_GIVEN ENTRIES_:
##############################

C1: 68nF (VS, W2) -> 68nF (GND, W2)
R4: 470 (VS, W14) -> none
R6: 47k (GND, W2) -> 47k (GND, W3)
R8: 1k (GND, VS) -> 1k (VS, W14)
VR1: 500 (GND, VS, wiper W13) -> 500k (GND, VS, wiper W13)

##############################

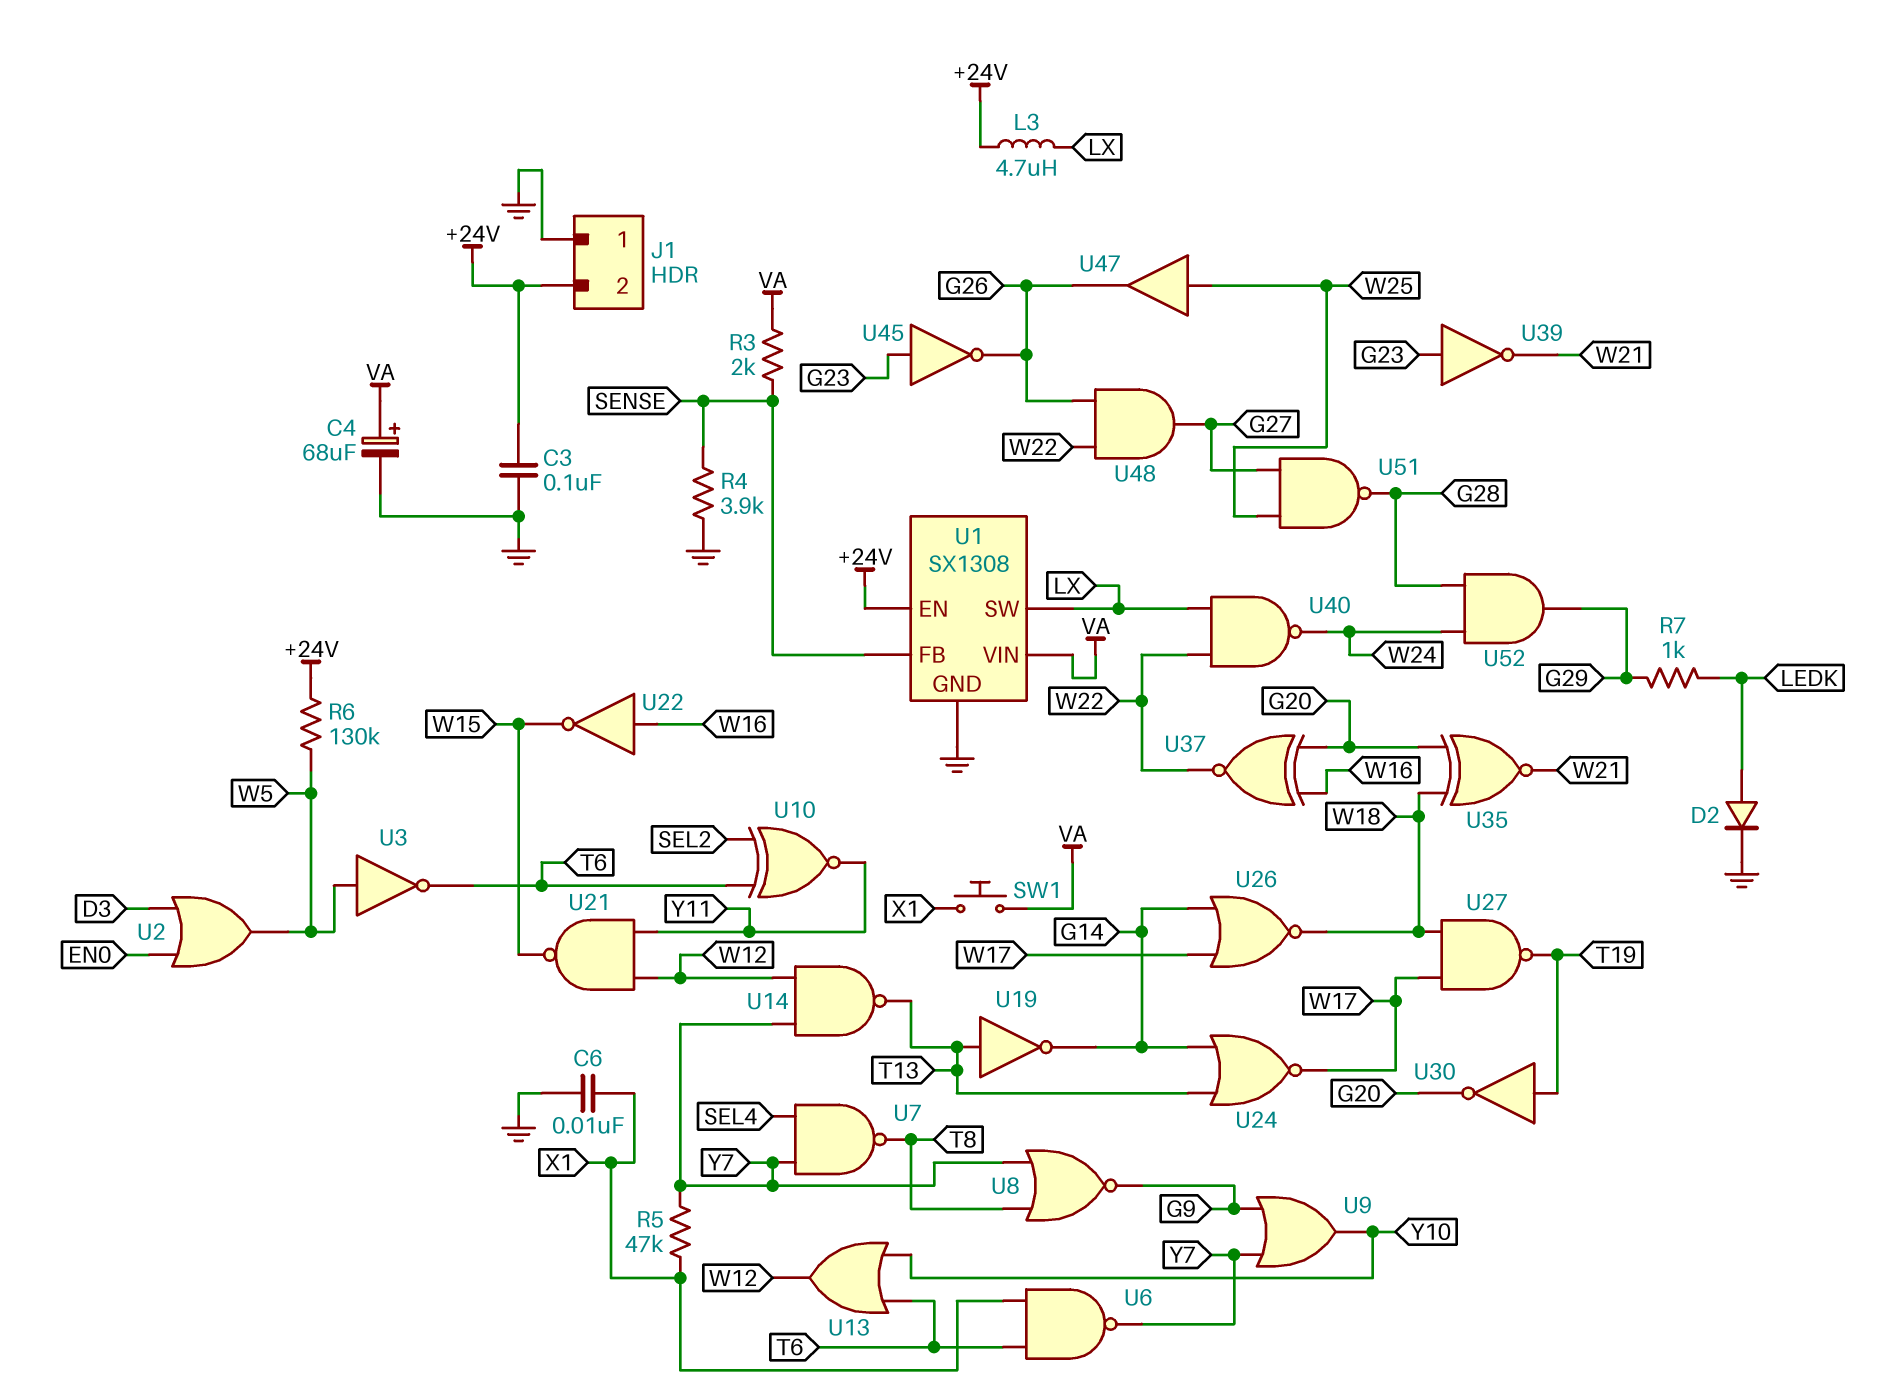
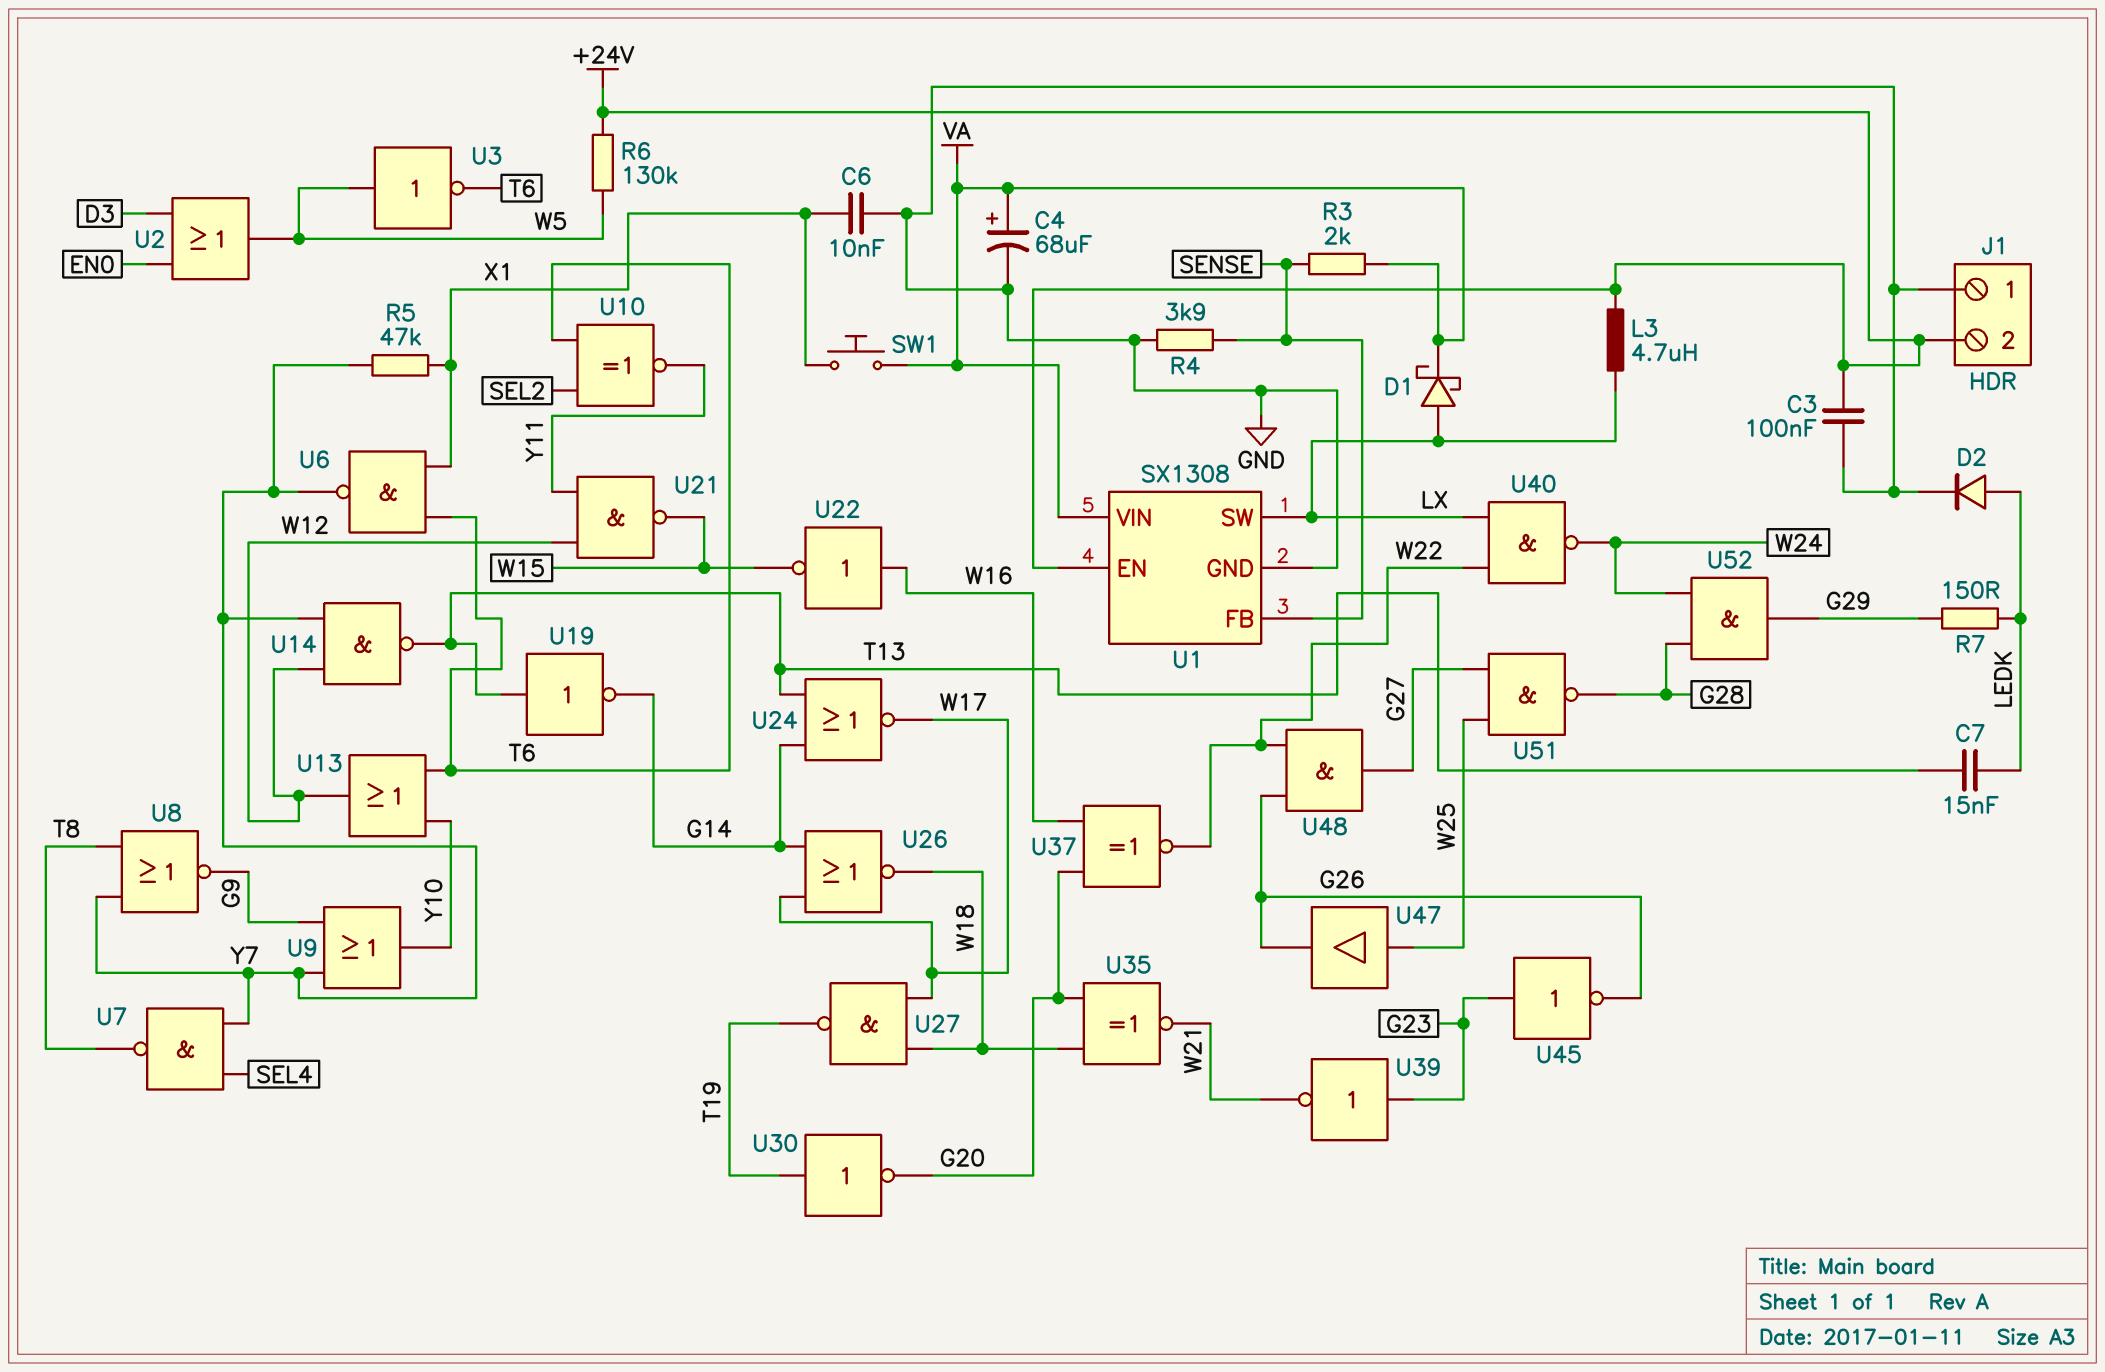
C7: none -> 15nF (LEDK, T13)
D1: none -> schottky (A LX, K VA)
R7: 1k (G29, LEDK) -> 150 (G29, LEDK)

##############################

_WHAT THE EXERCISE ASKS_:
From the entries above, restate word for word the lines from the line containing "C1: 68nF (VS, W2) -> 68nF (GND, W2)" to the line containing "VR1: 500 (GND, VS, wiper", both ends included, and nothing more.

_RESPONSE_:
C1: 68nF (VS, W2) -> 68nF (GND, W2)
R4: 470 (VS, W14) -> none
R6: 47k (GND, W2) -> 47k (GND, W3)
R8: 1k (GND, VS) -> 1k (VS, W14)
VR1: 500 (GND, VS, wiper W13) -> 500k (GND, VS, wiper W13)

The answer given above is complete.